● EXERCISE REQUIREMENTS: An exact copy of the data below is needed; please leave out any pictures.

● DATA BELOW:
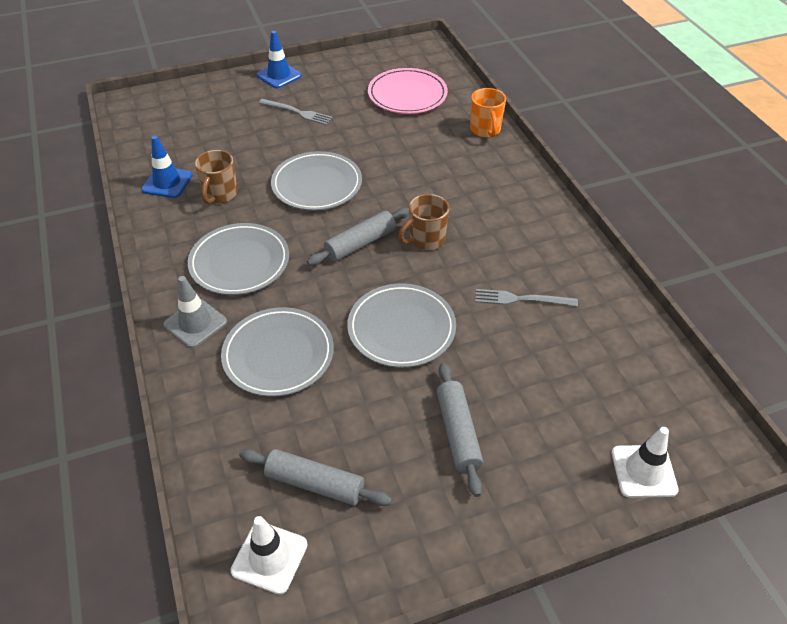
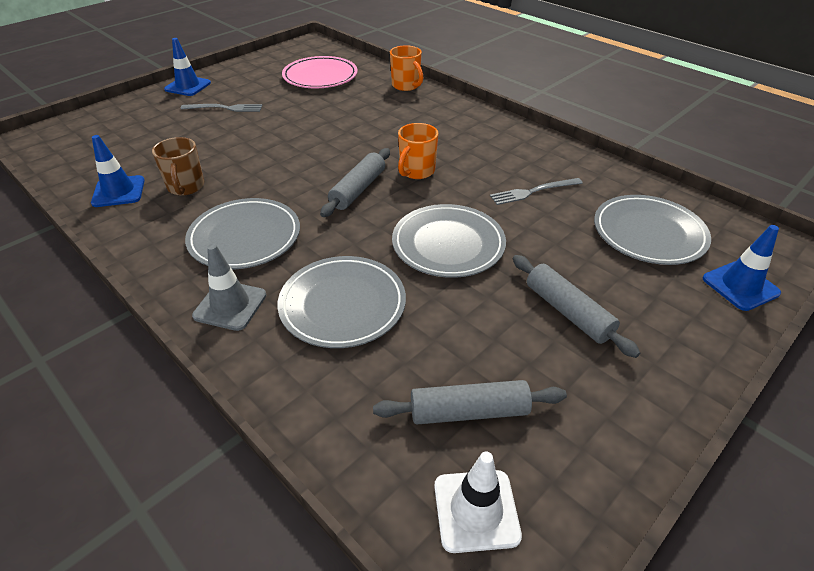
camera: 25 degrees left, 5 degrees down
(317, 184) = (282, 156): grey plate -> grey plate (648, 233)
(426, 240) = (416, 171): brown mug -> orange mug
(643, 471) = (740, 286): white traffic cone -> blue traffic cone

● FINISHED TASK:
camera: 25 degrees left, 5 degrees down
(317, 184) = (282, 156): grey plate -> grey plate (648, 233)
(426, 240) = (416, 171): brown mug -> orange mug
(643, 471) = (740, 286): white traffic cone -> blue traffic cone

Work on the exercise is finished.